# EXERCISE DESCRIPTION:
Beginning with the line that contains "GPS2 pin VCC: 5V -> GND", restate each line below through the final one exactly, and exclude the pictures.
◆ ◆ ◆ ◆ ◆
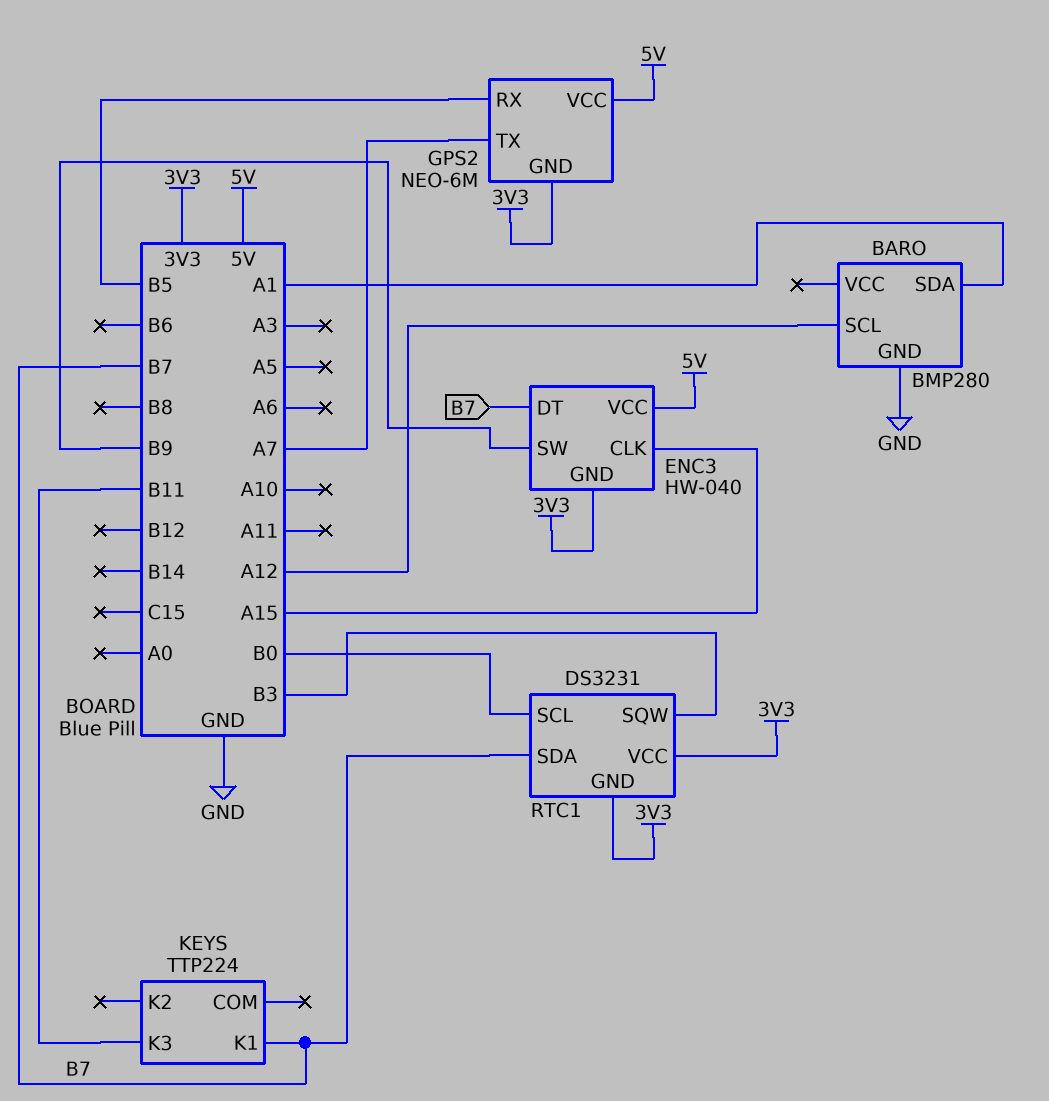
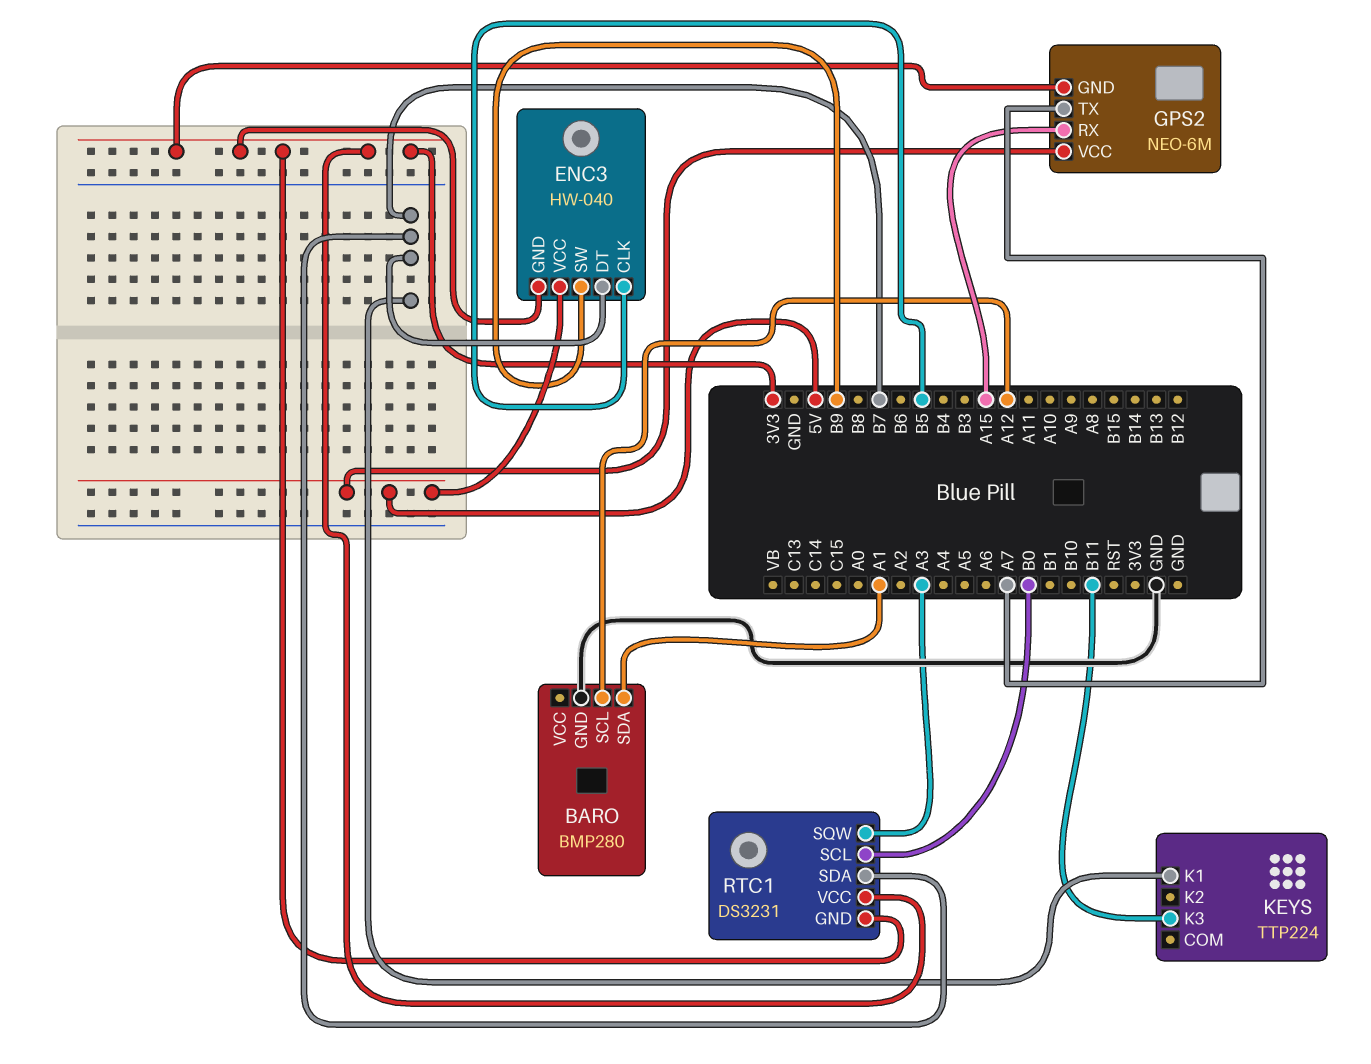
ENC3 pin CLK: A15 -> B5
GPS2 pin RX: B5 -> A15
RTC1 pin SQW: B3 -> A3

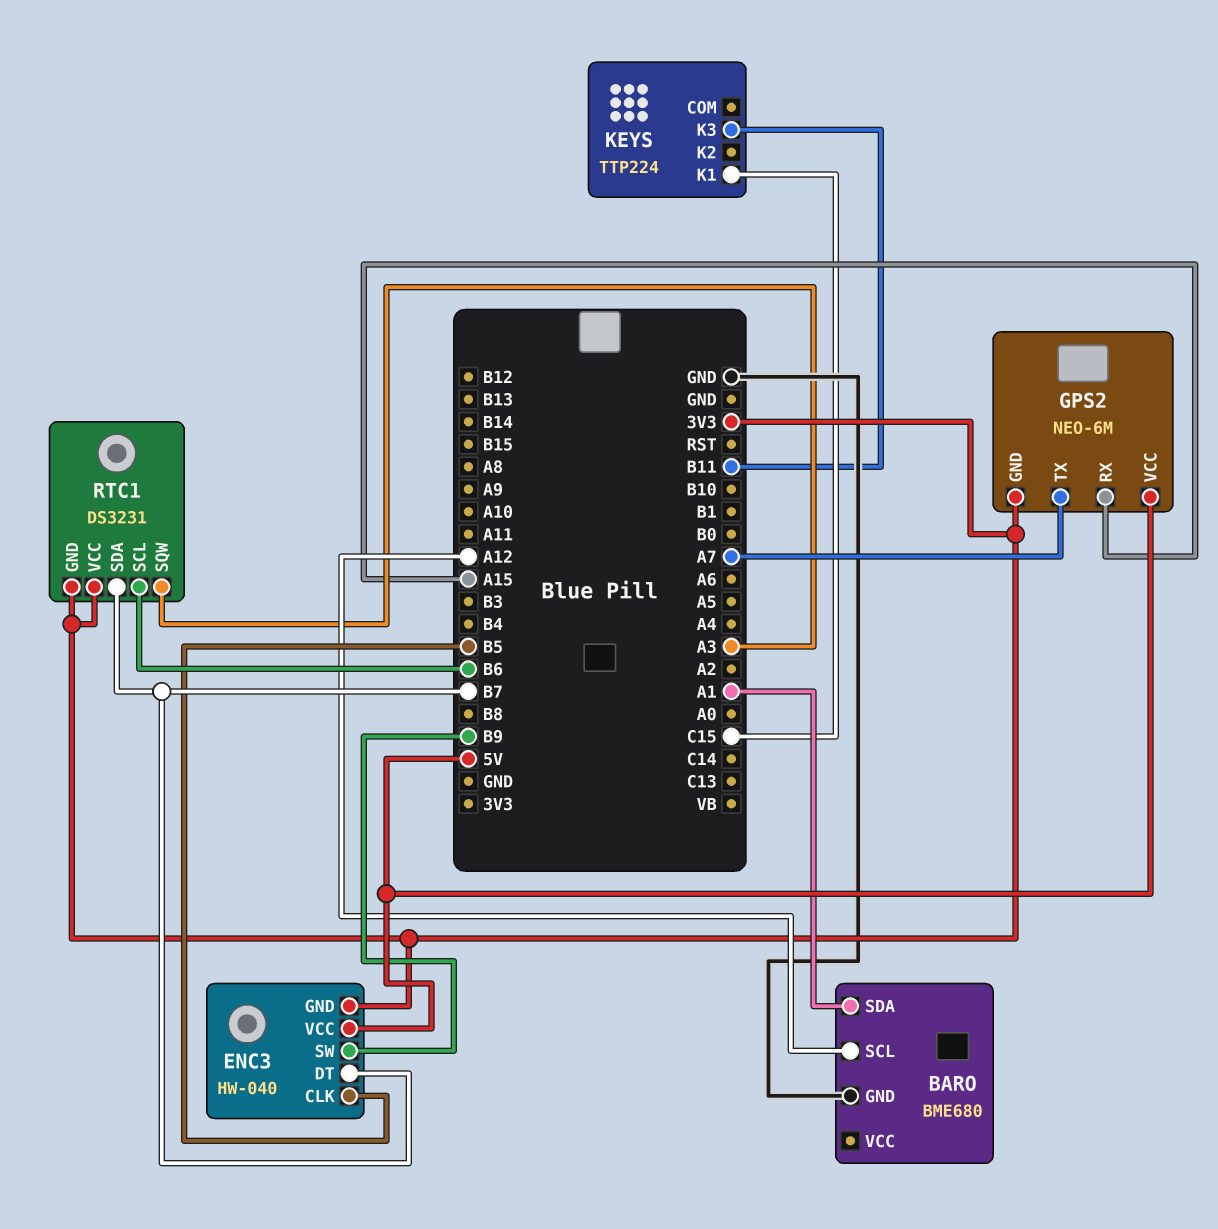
BARO: BMP280 -> BME680
KEYS pin K1: B7 -> C15
RTC1 pin SCL: B0 -> B6

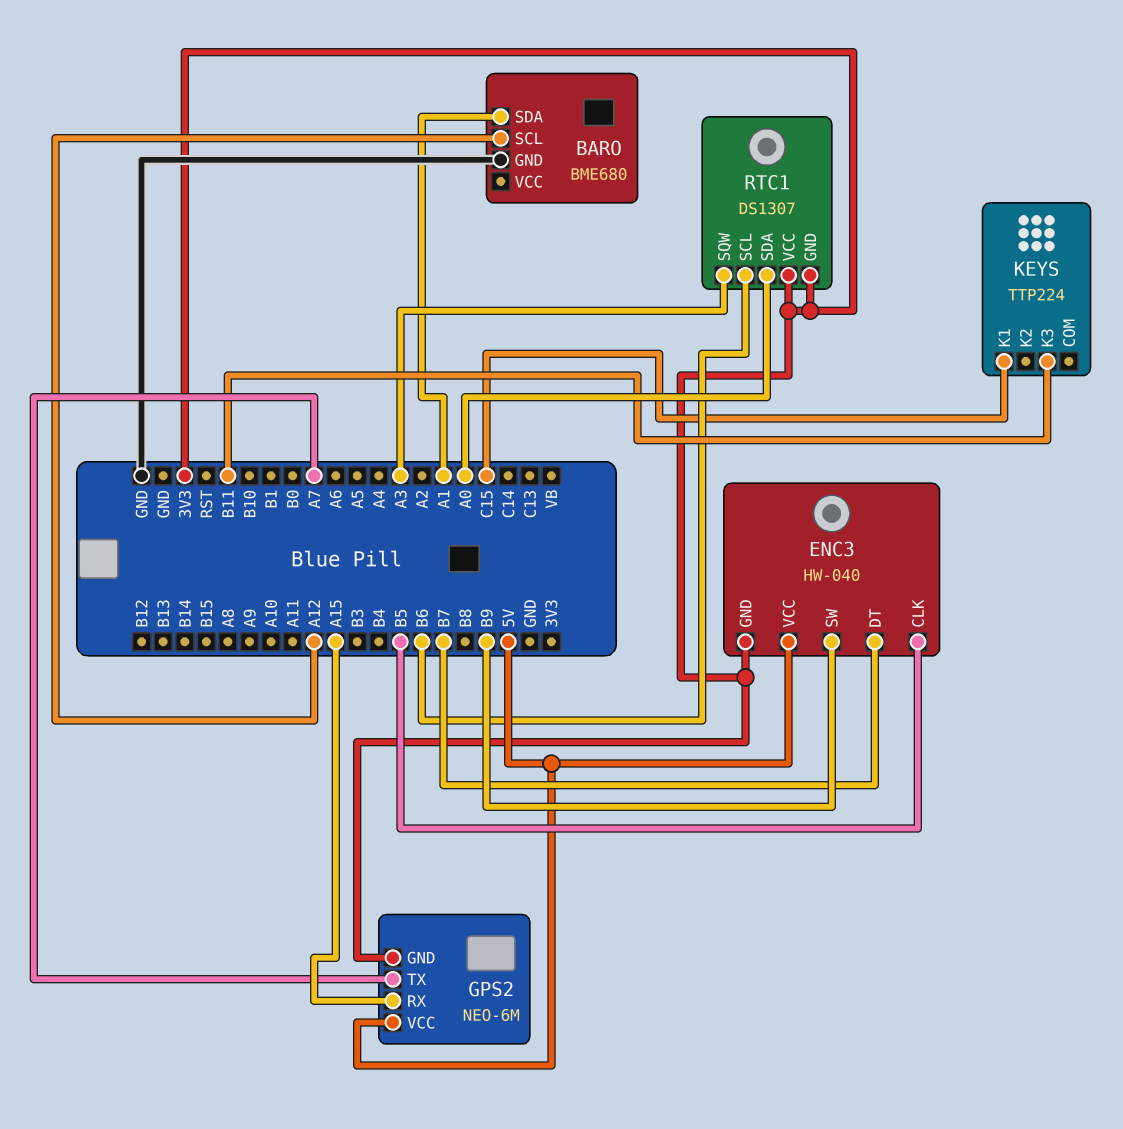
RTC1: DS3231 -> DS1307
RTC1 pin SDA: B7 -> A0

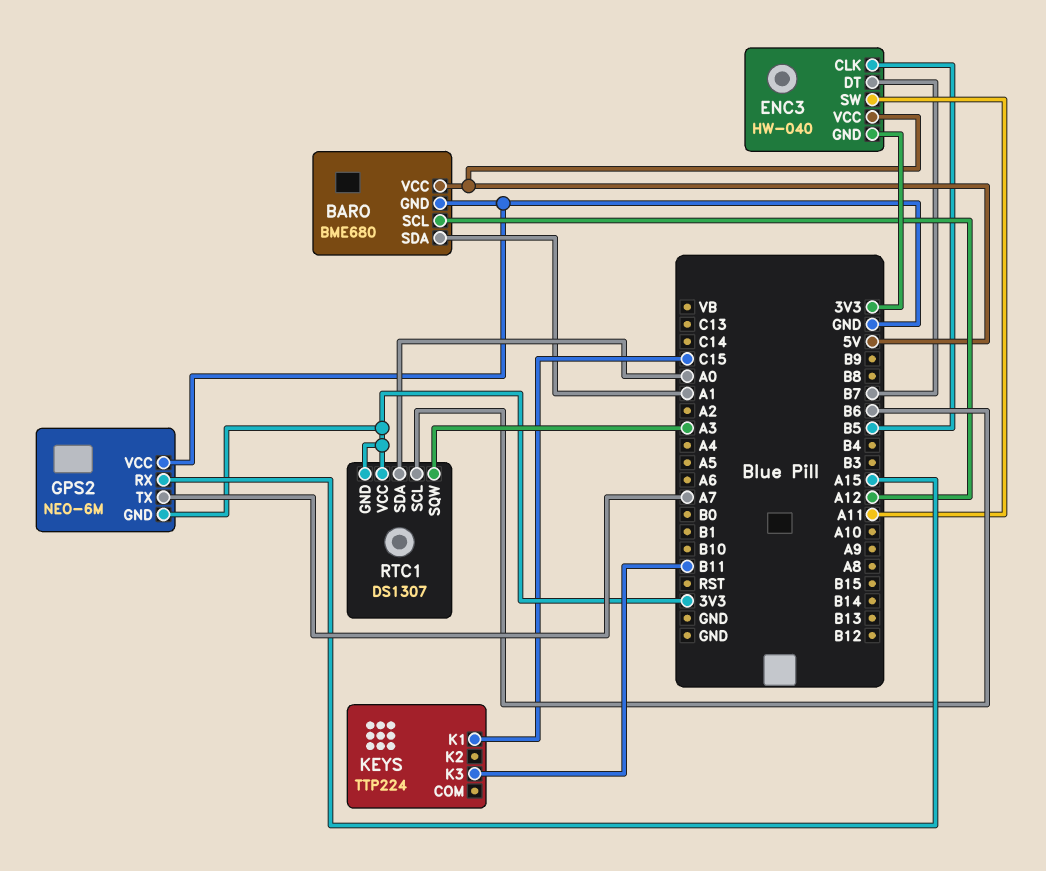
BARO pin VCC: none -> 5V
ENC3 pin SW: B9 -> A11
GPS2 pin VCC: 5V -> GND

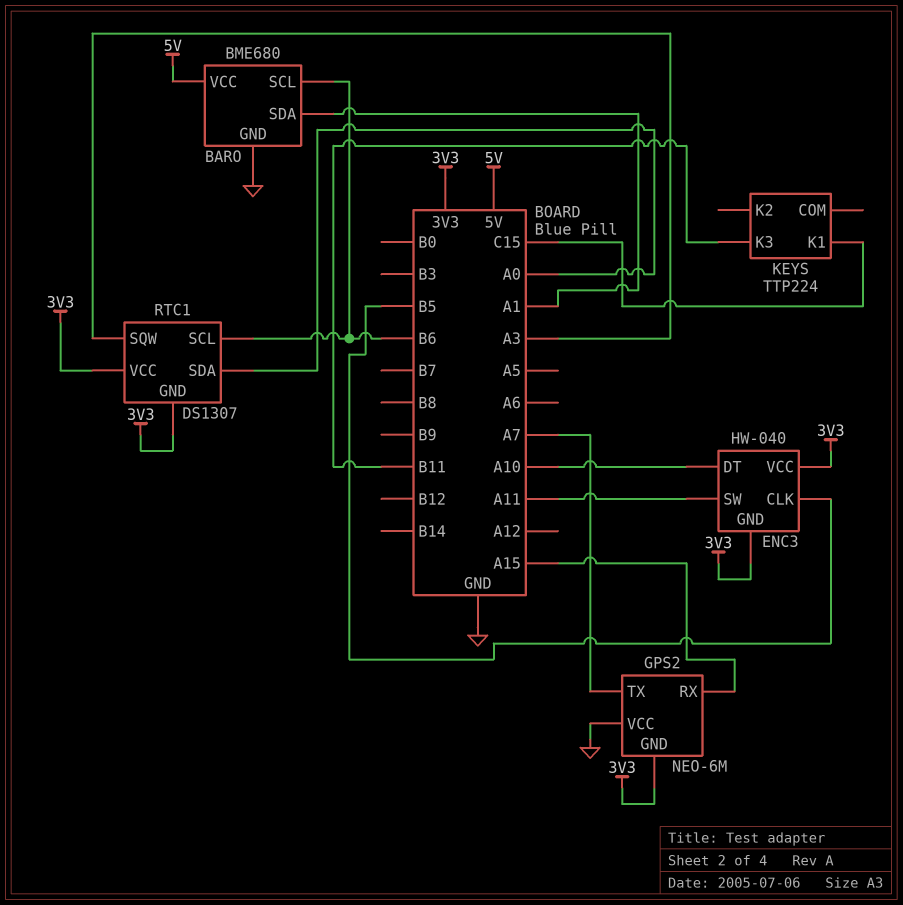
BARO pin SCL: A12 -> B6
ENC3 pin DT: B7 -> A10
ENC3 pin VCC: 5V -> 3V3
◆ ◆ ◆ ◆ ◆
# RESPONSE BOX:
GPS2 pin VCC: 5V -> GND

BARO pin SCL: A12 -> B6
ENC3 pin DT: B7 -> A10
ENC3 pin VCC: 5V -> 3V3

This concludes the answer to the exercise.